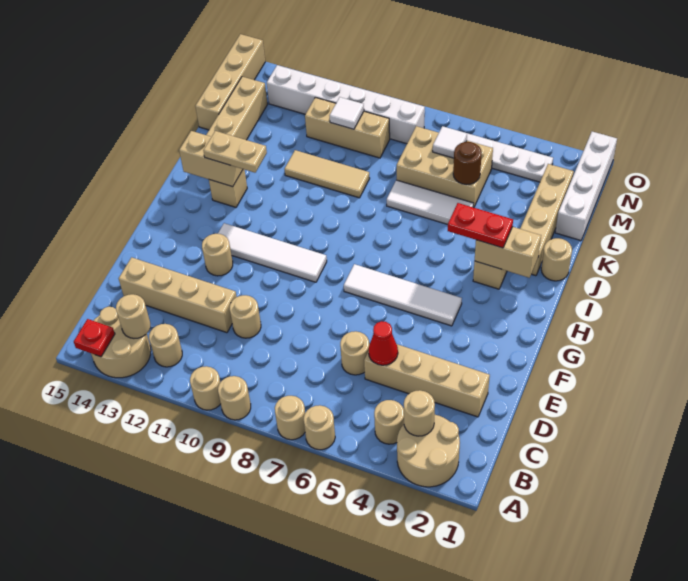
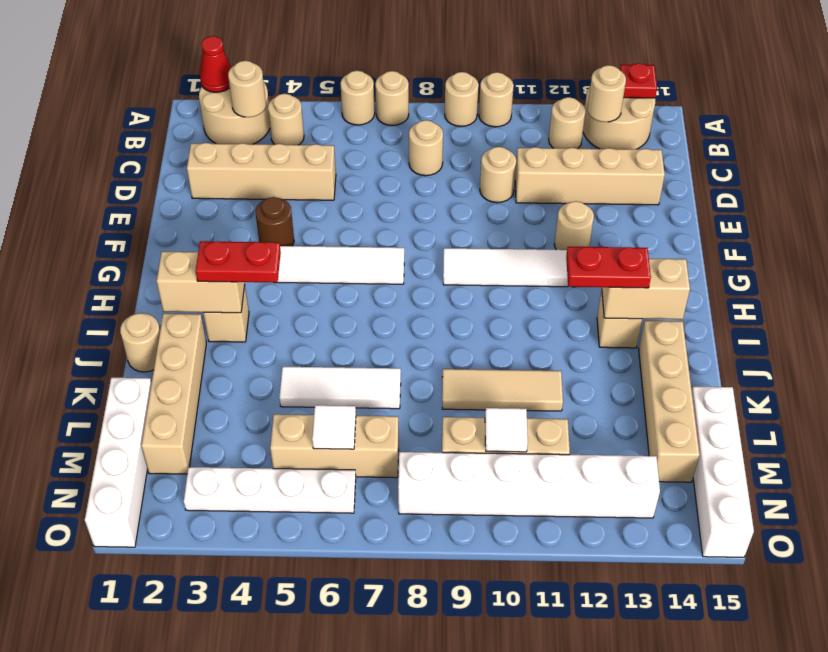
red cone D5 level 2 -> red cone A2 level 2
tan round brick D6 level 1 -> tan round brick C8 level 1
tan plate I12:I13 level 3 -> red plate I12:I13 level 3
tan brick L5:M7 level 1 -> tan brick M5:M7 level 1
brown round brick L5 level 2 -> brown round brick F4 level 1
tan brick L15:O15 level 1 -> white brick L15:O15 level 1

...

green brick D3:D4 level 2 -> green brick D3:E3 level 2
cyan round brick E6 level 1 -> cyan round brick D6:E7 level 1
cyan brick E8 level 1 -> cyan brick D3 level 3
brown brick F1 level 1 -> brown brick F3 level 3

ASSIGNMENT:
Print exactly the lines above from the one with "green brick D3:D4" to the one with "brown brick F1", including both.

TASK RESPONSE:
green brick D3:D4 level 2 -> green brick D3:E3 level 2
cyan round brick E6 level 1 -> cyan round brick D6:E7 level 1
cyan brick E8 level 1 -> cyan brick D3 level 3
brown brick F1 level 1 -> brown brick F3 level 3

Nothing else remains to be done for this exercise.